— Given material —
============================================================

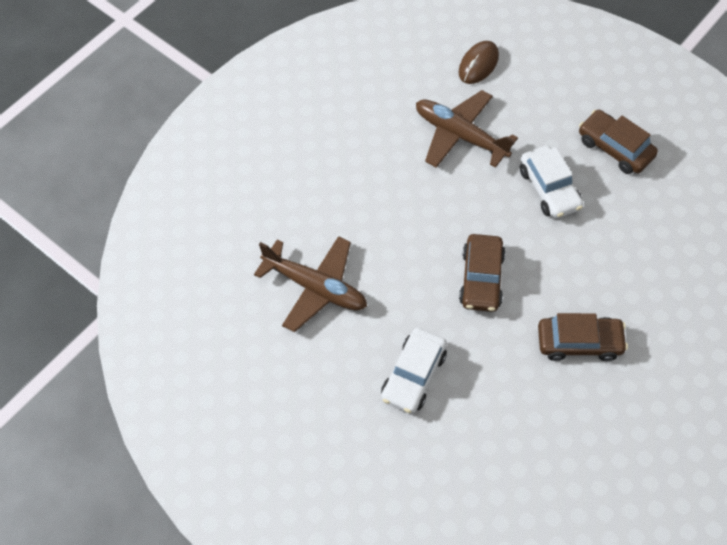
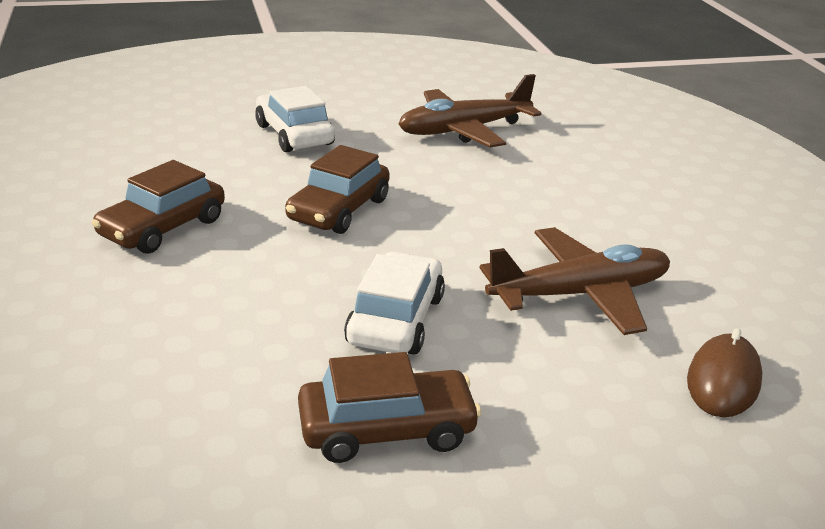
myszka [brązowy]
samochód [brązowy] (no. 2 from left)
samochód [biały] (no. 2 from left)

============================================================

— Exercise —
Exactly reproduce the lines beginning with the one that contains "samochód [brązowy] (no. 2 from left)" and ending with the last line of the material, both included. Leave out everything else.

— Answer for the task —
samochód [brązowy] (no. 2 from left)
samochód [biały] (no. 2 from left)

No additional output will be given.